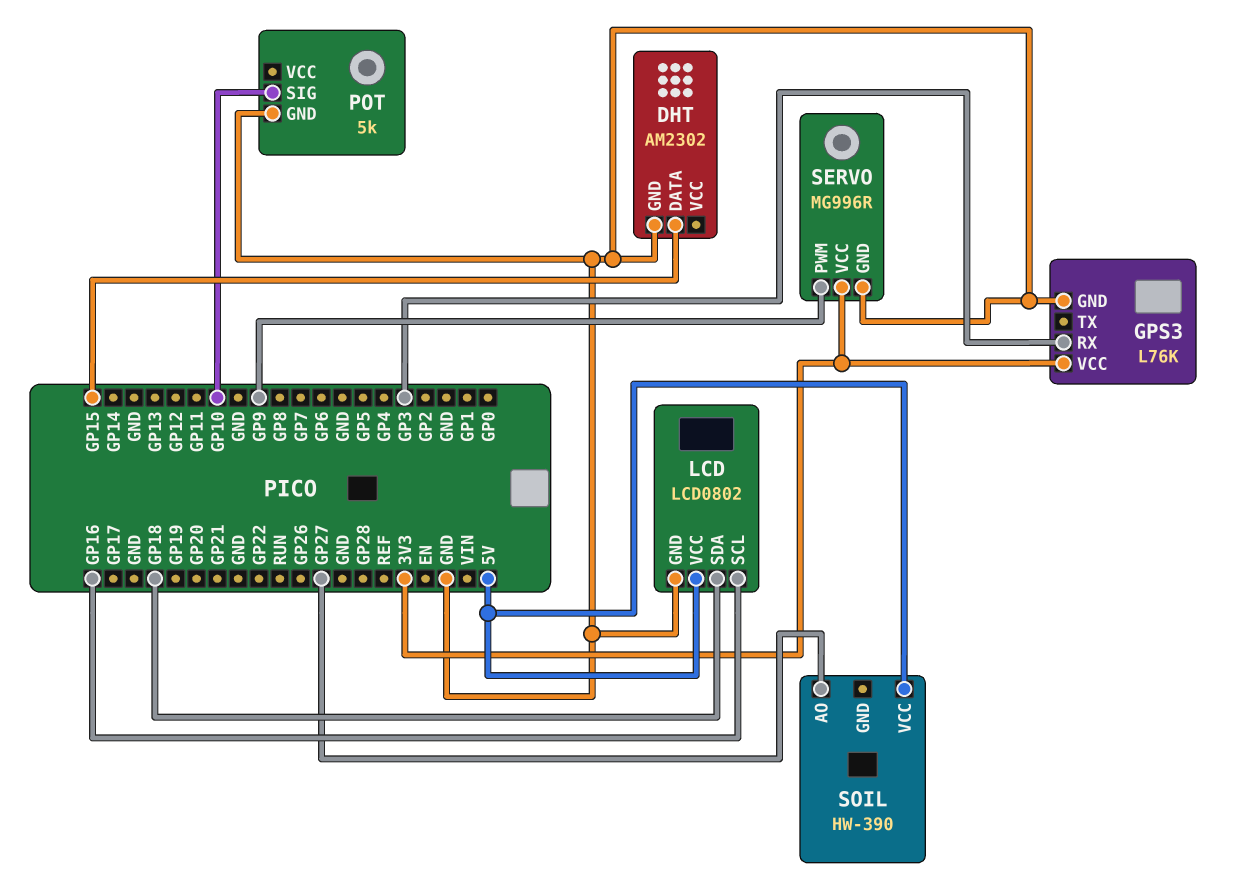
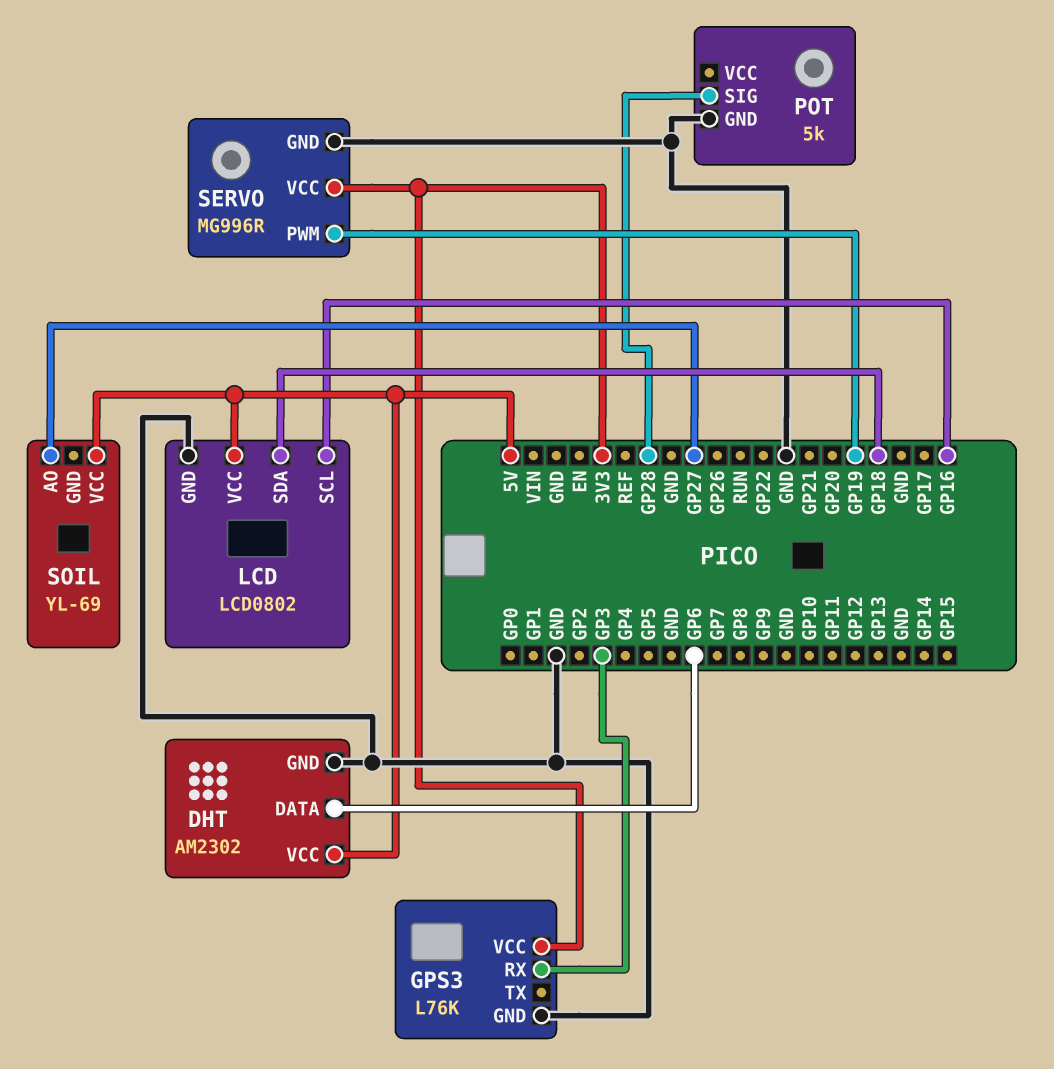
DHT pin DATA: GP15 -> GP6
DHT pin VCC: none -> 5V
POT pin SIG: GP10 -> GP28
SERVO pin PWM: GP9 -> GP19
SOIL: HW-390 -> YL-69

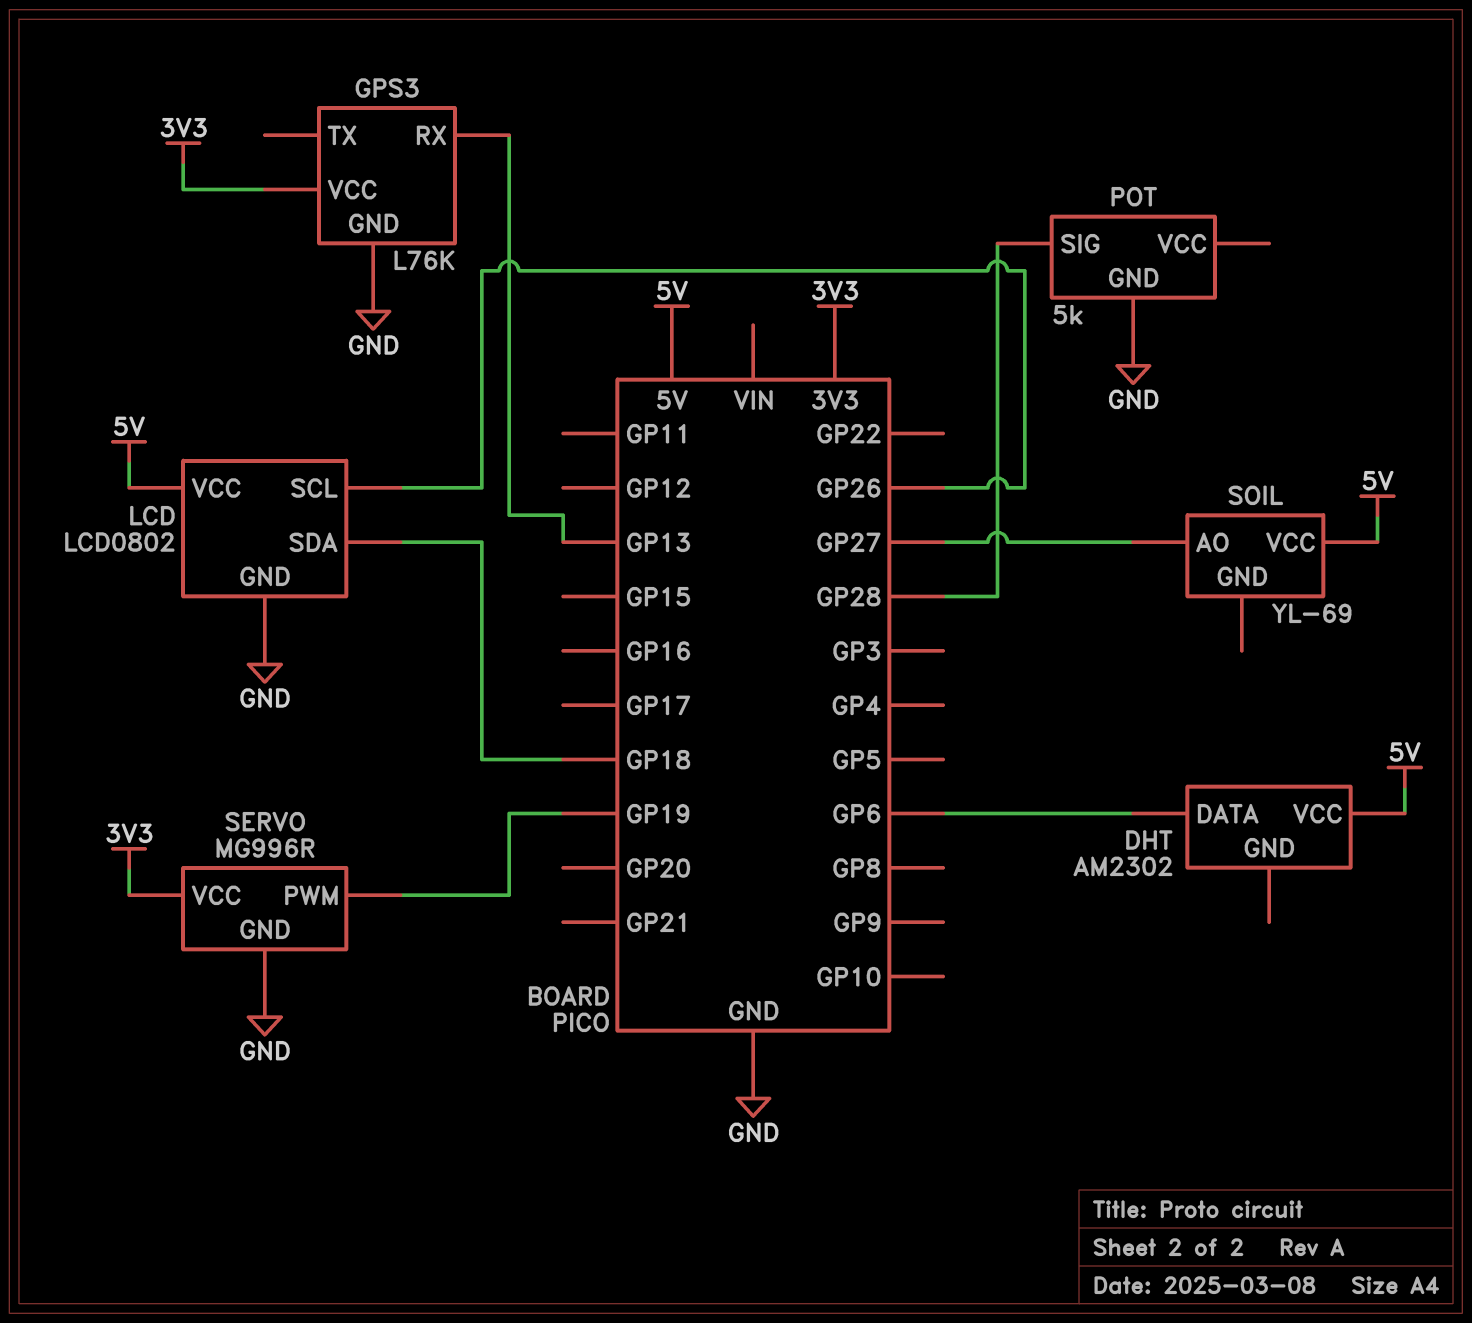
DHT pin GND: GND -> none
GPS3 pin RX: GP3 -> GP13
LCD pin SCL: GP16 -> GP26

☆ ☆ ☆ ☆ ☆

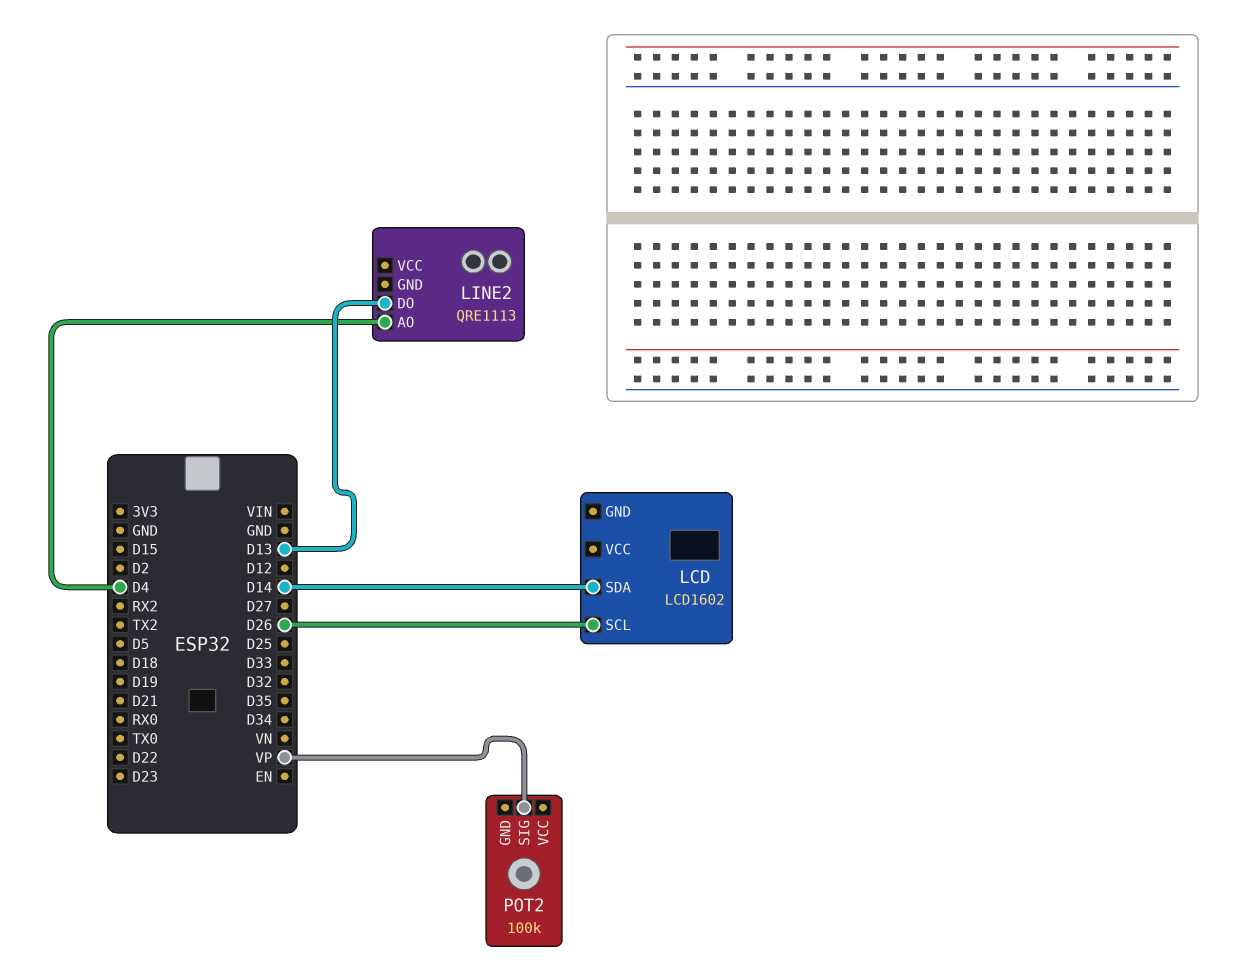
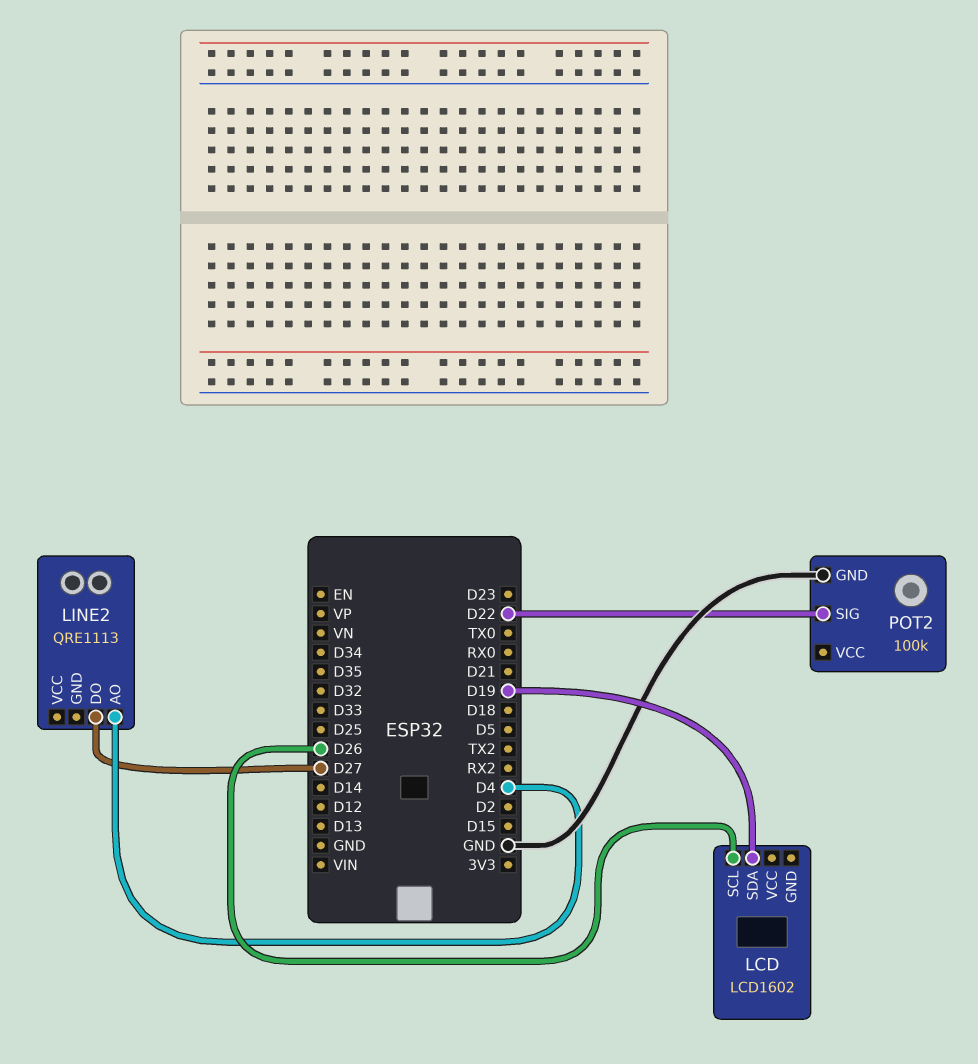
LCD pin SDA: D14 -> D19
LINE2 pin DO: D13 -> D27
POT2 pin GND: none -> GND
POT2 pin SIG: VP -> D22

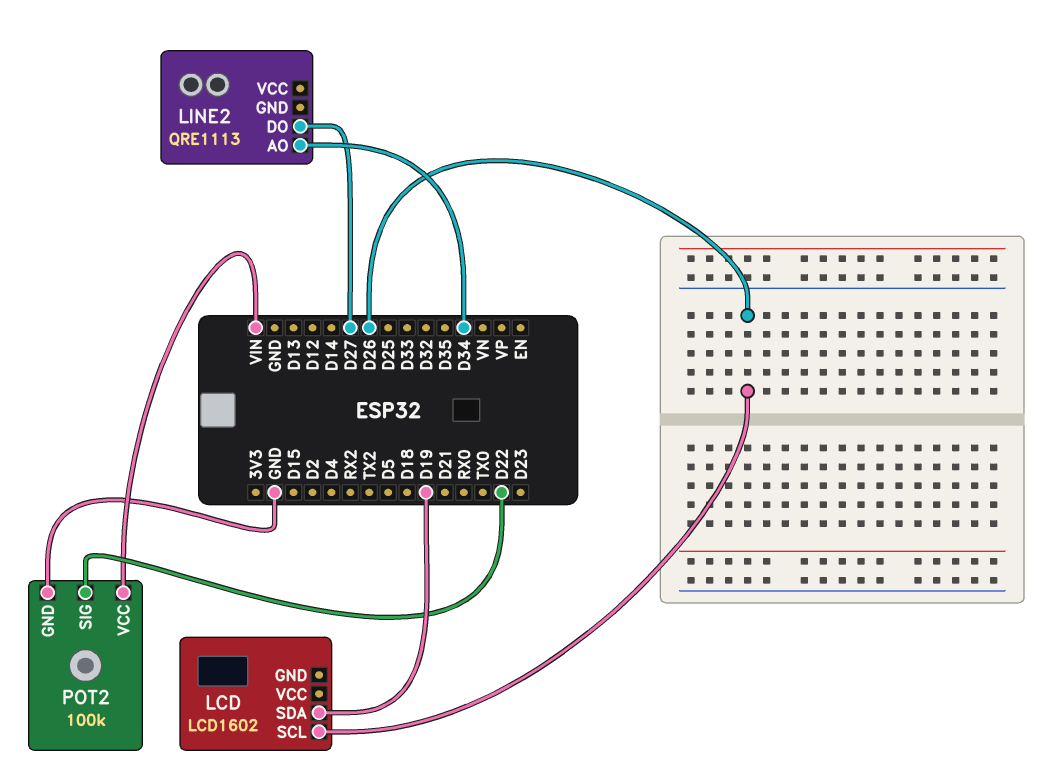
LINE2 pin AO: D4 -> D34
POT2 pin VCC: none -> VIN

☆ ☆ ☆ ☆ ☆

Work to be completed: Going back to the data above, write out everything from the line with "LCD pin SDA: D14 -> D19" down to the line with "POT2 pin VCC: none -> VIN", both included, leaving every picture out.

Response to this exercise:
LCD pin SDA: D14 -> D19
LINE2 pin DO: D13 -> D27
POT2 pin GND: none -> GND
POT2 pin SIG: VP -> D22

LINE2 pin AO: D4 -> D34
POT2 pin VCC: none -> VIN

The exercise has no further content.